◆ **TASK INSTRUCTIONS**:
Pull out each line in the listing below that contains the string "kern".

◆ **THE RECORDS**:
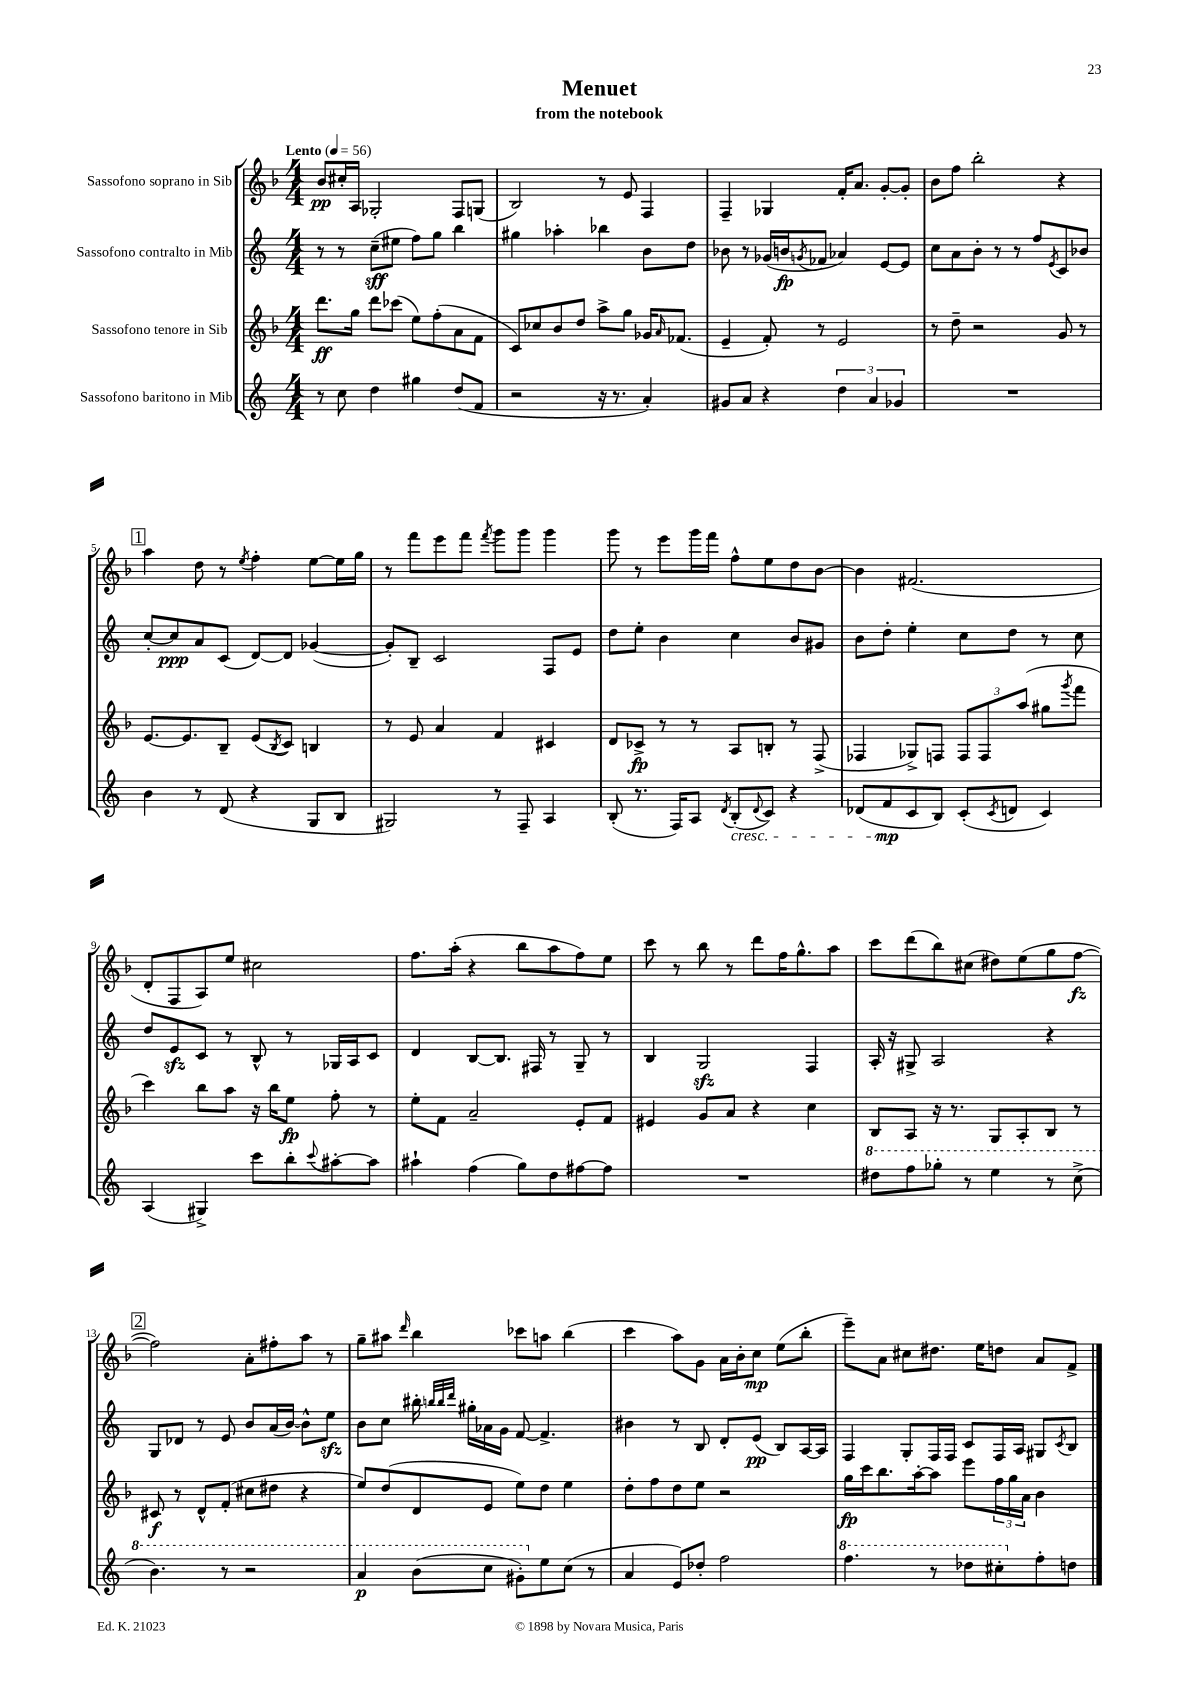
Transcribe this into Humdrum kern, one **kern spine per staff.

**kern	**kern	**kern	**kern
*staff4	*staff3	*staff2	*staff1
*clefG2	*clefG2	*clefG2	*clefG2
*k[]	*k[b-]	*k[]	*k[b-]
*M4/4	*M4/4	*M4/4	*M4/4
*MM56	*MM56	*MM56	*MM56
8r	8.ddd	8r	8b-
8cc	.	8r	16cc#'
.	16gg	.	16A
4dd	8ddd	(8cc~	2G-'
.	(8ccc-	8ee#	.
4gg#	8ee)	8ff)	.
.	(8ff'	8gg	.
(8dd	8a	4bb	8F
8f	8f	.	(8G
=	=	=	=
2r	8c)	4gg#	2B-)
.	8cc-	.	.
.	8b-	4aa-'	.
.	8dd	.	.
16r	8aa^	4bb-	8r
8.r	.	.	.
.	8gg	.	8e
4a')	16g-	8b	4F
.	16qqa	.	.
.	(8.f-	.	.
.	.	8dd	.
=	=	=	=
8g#	4e~	8b-	4F~
8a	.	8r	.
4r	8f')	(16g-	4G-
.	.	16b	.
.	.	8qg	.
.	8r	8f-	.
6dd	2e	4a-)	16f'
.	.	.	8.a
6a	.	.	.
.	.	[8e	[8g'
6g-	.	.	.
.	.	8e]	8g']
=	=	=	=
1r	8r	8cc	8b-
.	8dd~	8a	8ff
.	2r	8b'	2bb-'
.	.	8r	.
.	.	8r	.
.	.	8ff	.
.	.	8qe	.
.	8g	8c	4r
.	8r	8b-	.
=	=	=	=
4b	[8.e	[8cc'	4aa
.	.	8cc]	.
.	8.e]	.	.
8r	.	8a	8dd
(8d	8B-~	(8c	8r
.	.	.	8qee
4r	(8e	[8d)	4ff'
.	8qB-	.	.
.	8c)	8d]	.
8G	4B	([4g-	[8ee
8B	.	.	16ee]
.	.	.	16gg
=	=	=	=
2G#)	8r	8g-'])	8r
.	8e	8B~	8fff
.	4a	2c	8eee
.	.	.	8fff
.	.	.	8qfff
8r	4f	.	8ggg
8F~	.	.	8ggg
4A	4c#	8F	4ggg
.	.	8e	.
=	=	=	=
(8B'	8d	8dd	8ggg
8.r	8c-^	8ee'	8r
.	8r	4b	8eee
16F)	.	.	.
8A	8r	.	16ggg
.	.	.	16fff
8qd	.	.	.
(8B'	8A	4cc	8ff^^
8qqd	.	.	.
8c)	8B'	.	8ee
4r	8r	8b	8dd
.	(8F^	8g#	[8b-
=	=	=	=
(8d-	4F-	8b	4b-]
8f	.	8dd'	.
8c	8G-^)	4ee'	(2.f#
8B)	8F	.	.
(8c'	12F	8cc	.
.	12F	.	.
8qc	.	.	.
8d	.	8dd	.
.	(12aa	.	.
4c)	8gg#	8r	.
.	8qggg	.	.
.	8fff	8cc	.
=	=	=	=
(4A	4ccc)	8dd	8d'
.	.	8e	8F
4G#^)	8bb-	8c	8A)
.	8aa	8r	8ee
8ccc	16r	8B^^	2cc#
.	16bb-	.	.
8bb'	8ee	8r	.
8qqccc	.	.	.
[8aa#'	8ff'	16G-	.
.	.	16A	.
8aa#]	8r	8c	.
=	=	=	=
4aa#`	8ee'	4d	8.ff
.	8f	.	.
.	.	.	(16aa'
(4ff	2a~	[8B	4r
.	.	8.B]	.
8gg)	.	.	8bb-
.	.	16F#	.
8dd	.	8r	8aa
[8ff#	8e'	8G~	8ff)
8ff#]	8f	8r	8ee
=	=	=	=
1r	4e#	4B	8ccc
.	.	.	8r
.	8g	2G	8bb-
.	8a	.	8r
.	4r	.	8ddd
.	.	.	16ff
.	.	.	8.gg^^
.	4cc	4F	.
.	.	.	8aa
=	=	=	=
8ddd#	8B-	16A'	8ccc
.	.	16r	.
8fff	8A	8G#^	(8ddd
8ggg-'	16r	2A	8bb-)
.	8.r	.	.
8r	.	.	(8cc#
4eee	8G	.	8dd#)
.	8A'	.	(8ee
8r	8B-	4r	8gg
(8ccc^	8r	.	[8ff
=	=	=	=
4.bb)	8c#	8G	2ff])
.	8r	8d-	.
.	8d^^	8r	.
8r	(8f'	8e	.
2r	8cc#	8b	8a'
.	8dd#	(16a	8ff#'
.	.	[16b)	.
.	4r	8b^^]	8aa
.	.	8ee	8r
=	=	=	=
4aa	8ee)	8b	8gg~
.	(8dd	8cc	8aa#
.	.	.	16qqddd
(8bb	8d	16bb#'	4bb-
.	.	32qqbb	.
.	.	32qqbb	.
.	.	32qqddd	.
.	.	16gg#'	.
8ccc	8e	16a-	.
.	.	16g	.
8gg#')	8ee)	[8f	8ccc-
8ee	8dd	4.f^]	8aa
(8cc	4ee	.	(4bb-
8r	.	.	.
=	=	=	=
4a	8dd'	4b#	4ccc
.	8ff	.	.
8e)	8dd	8r	8aa)
8dd-'	8ee	8B	8g
2ff	2r	8d'	16a
.	.	.	16b-'
.	.	(8e	8cc
.	.	8B)	(8ee
.	.	[16A	8bb-'
.	.	16A]	.
=	=	=	=
4.fff	16gg	4F	8eee~)
.	16ccc	.	.
.	8.bb-	.	8a
.	.	8G'	8cc#
.	[16aa'	.	.
8r	8aa]	16F	8.dd#
.	.	16F	.
8ddd-	8eee	8c	.
.	.	.	16ee
8ccc#'	24ff	16F	8dd
.	24gg	.	.
.	.	16A	.
.	24a	.	.
8ff'	4b-	8G#	8a
.	.	8qc	.
8dd	.	8B	8f^
==	==	==	==
*-	*-	*-	*-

◆ **THE RESPONSE**:
Transcribe this into Humdrum kern, one **kern spine per staff.
**kern	**kern	**kern	**kern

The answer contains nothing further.